*Directions for this task:*
Would you print the records below word for word, without the pictures?

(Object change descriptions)
---+---
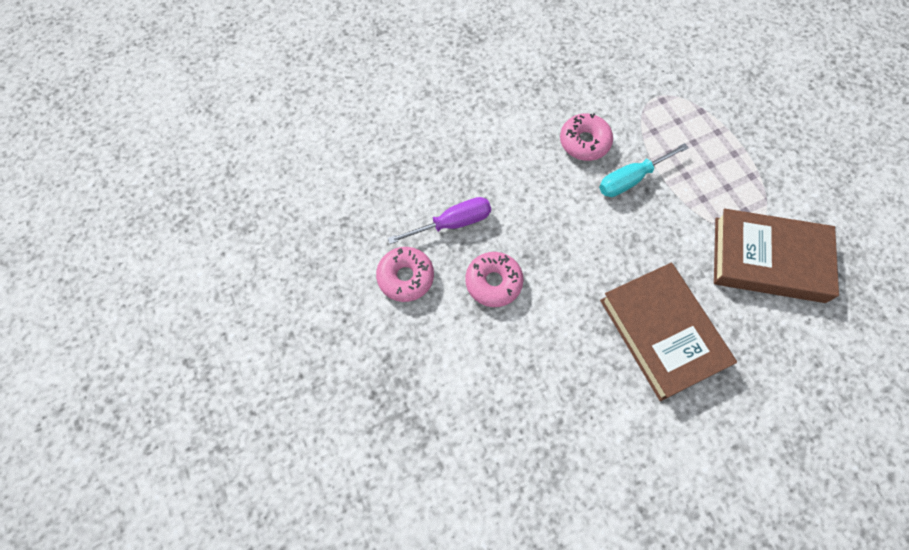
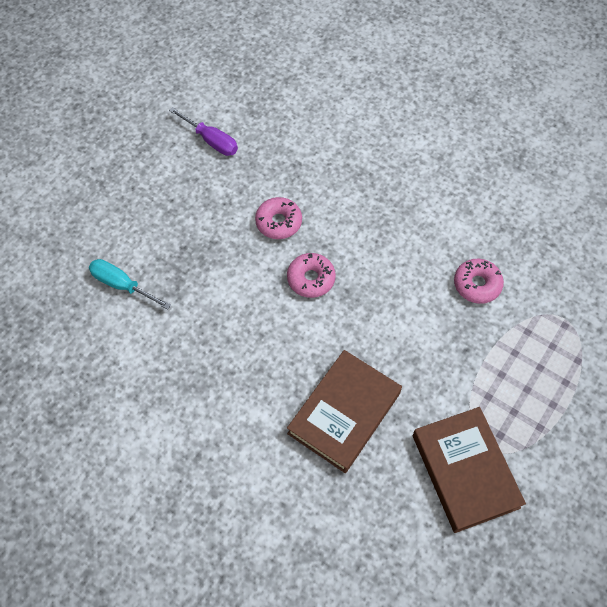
camera: 60 degrees right, 5 degrees down
(452, 223) = (340, 229): purple screwdriver -> purple screwdriver (211, 140)
(631, 179) = (467, 334): turquoise screwdriver -> turquoise screwdriver (122, 285)

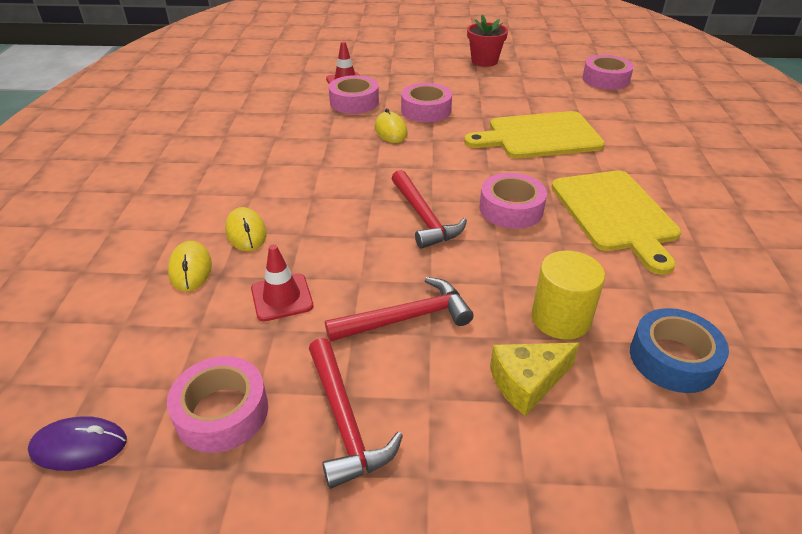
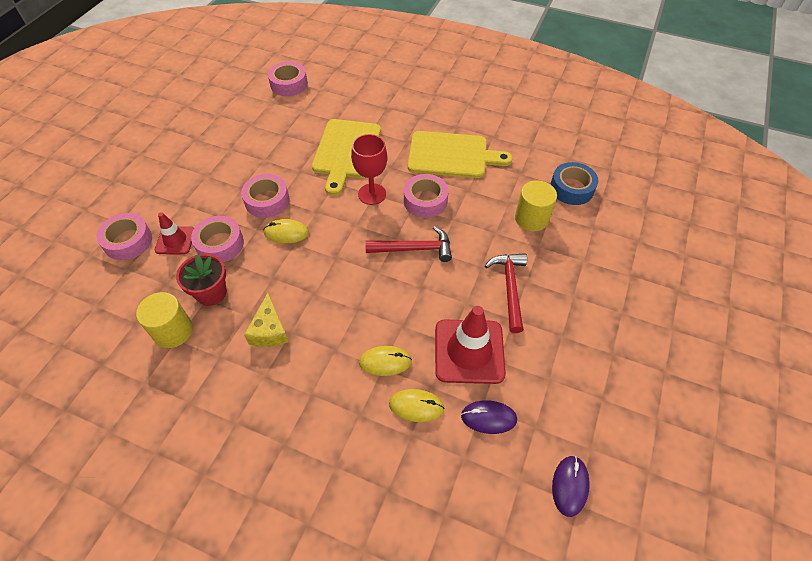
camera: 70 degrees left, 15 degrees up
(183, 336) = (488, 417): none -> purple mouse
(222, 412) = (560, 401): pink tape -> pink tape (128, 241)
(246, 107) = (173, 331): none -> yellow cylinder
(282, 297) = (469, 351): red traffic cone -> red traffic cone, size x1.75
(345, 421) = (580, 339): red hammer -> none
(484, 61) = (206, 135): red flower pot -> red flower pot (211, 293)
(488, 168) = (372, 194): none -> red goblet
(527, 382) = (572, 251): yellow cheese -> yellow cheese (269, 330)

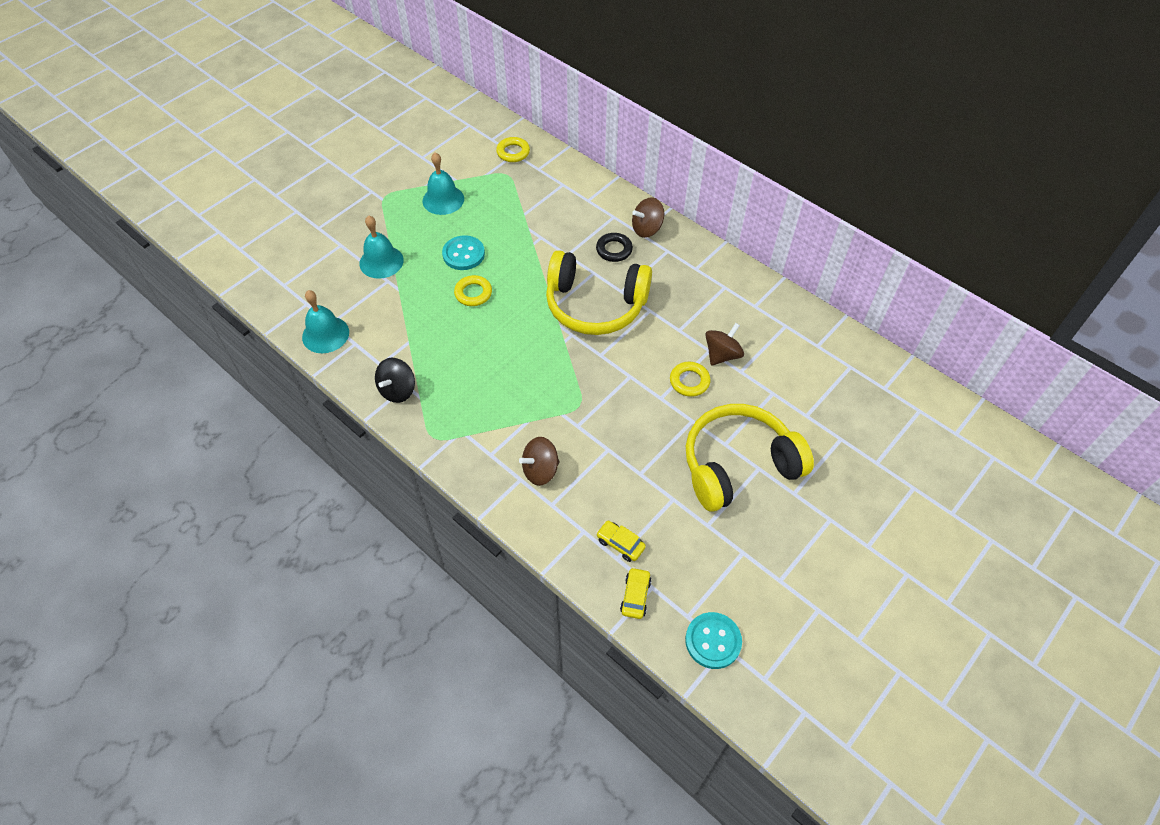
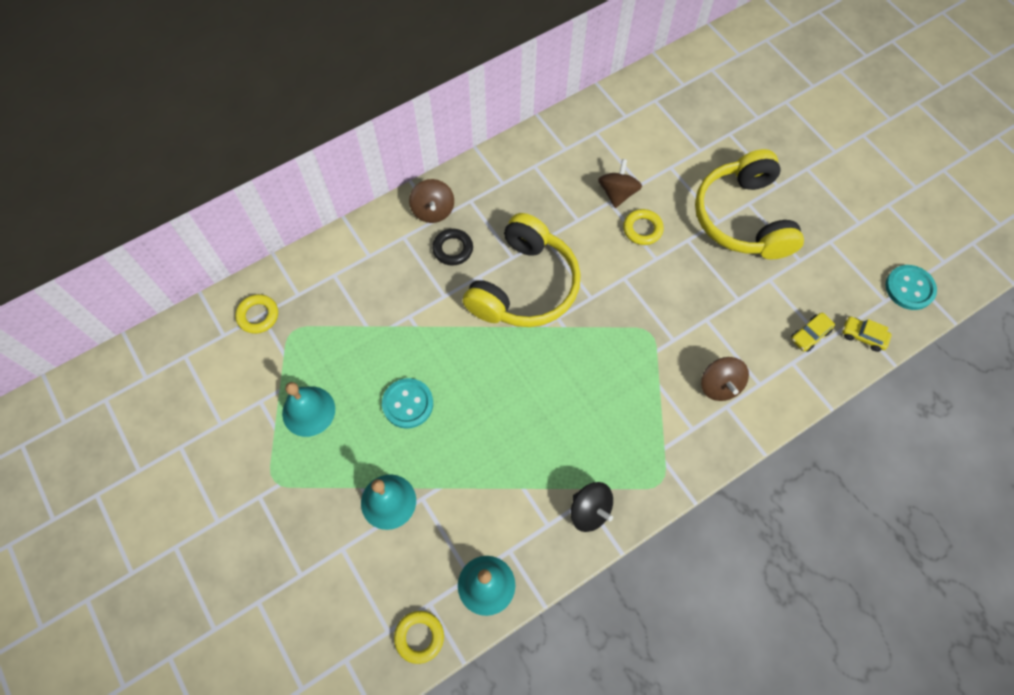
camera: 75 degrees left, 10 degrees up
(473, 293) = (471, 404): yellow ring -> yellow ring (419, 637)
(722, 355) = (617, 193): brown spinning top -> brown spinning top turned 45 degrees clockwise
---+---
*Result:*
camera: 60 degrees right, 5 degrees down
(452, 223) = (340, 229): purple screwdriver -> purple screwdriver (211, 140)
(631, 179) = (467, 334): turquoise screwdriver -> turquoise screwdriver (122, 285)

camera: 70 degrees left, 15 degrees up
(183, 336) = (488, 417): none -> purple mouse
(222, 412) = (560, 401): pink tape -> pink tape (128, 241)
(246, 107) = (173, 331): none -> yellow cylinder
(282, 297) = (469, 351): red traffic cone -> red traffic cone, size x1.75
(345, 421) = (580, 339): red hammer -> none
(484, 61) = (206, 135): red flower pot -> red flower pot (211, 293)
(488, 168) = (372, 194): none -> red goblet
(527, 382) = (572, 251): yellow cheese -> yellow cheese (269, 330)

camera: 75 degrees left, 10 degrees up
(473, 293) = (471, 404): yellow ring -> yellow ring (419, 637)
(722, 355) = (617, 193): brown spinning top -> brown spinning top turned 45 degrees clockwise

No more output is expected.